Instructions for the task:
In the material below, write out each line word for word and omit the pictures.

Dataset excerpt:
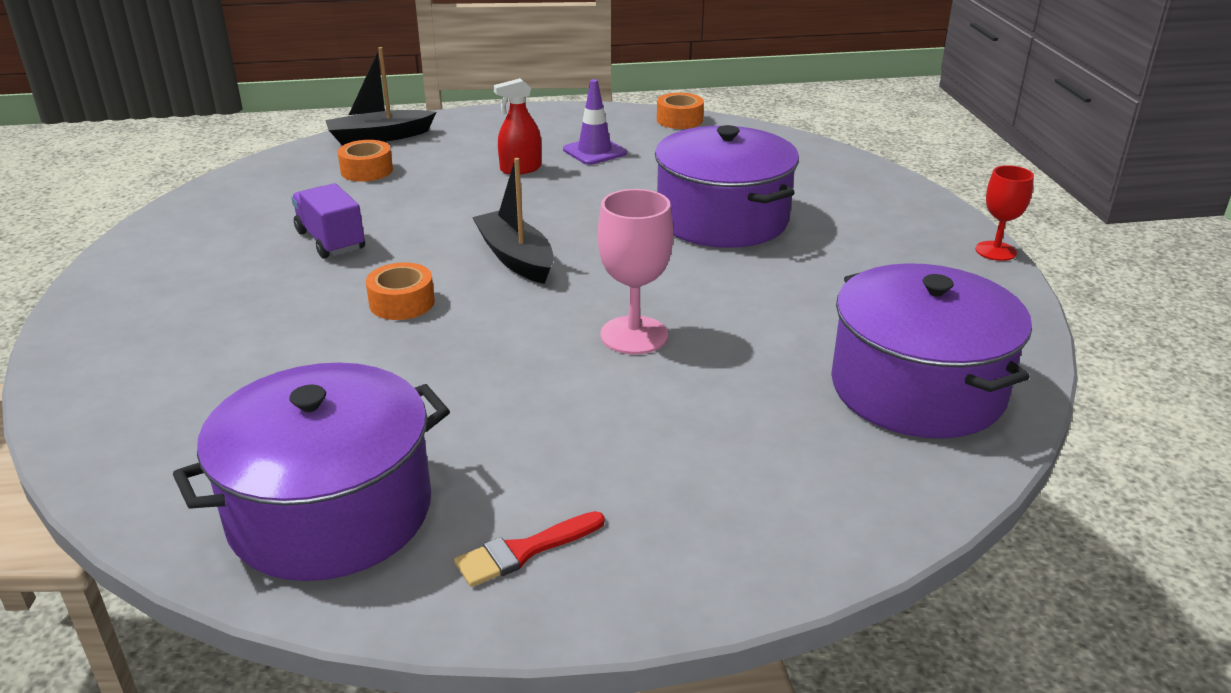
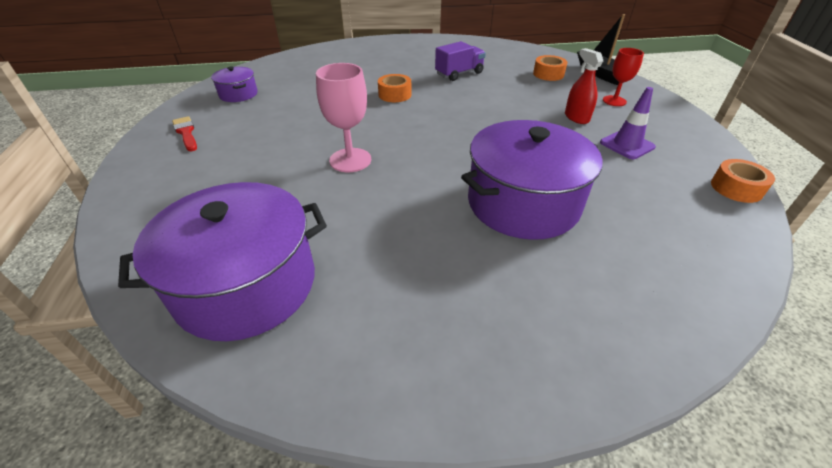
camera: 90 degrees right, 10 degrees up
(330, 511) = (238, 94): purple pot -> purple pot, size x0.48
(515, 258) = (445, 121): black boat -> none
(995, 251) = (496, 418): red goblet -> red goblet (614, 101)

Task solution:
camera: 90 degrees right, 10 degrees up
(330, 511) = (238, 94): purple pot -> purple pot, size x0.48
(515, 258) = (445, 121): black boat -> none
(995, 251) = (496, 418): red goblet -> red goblet (614, 101)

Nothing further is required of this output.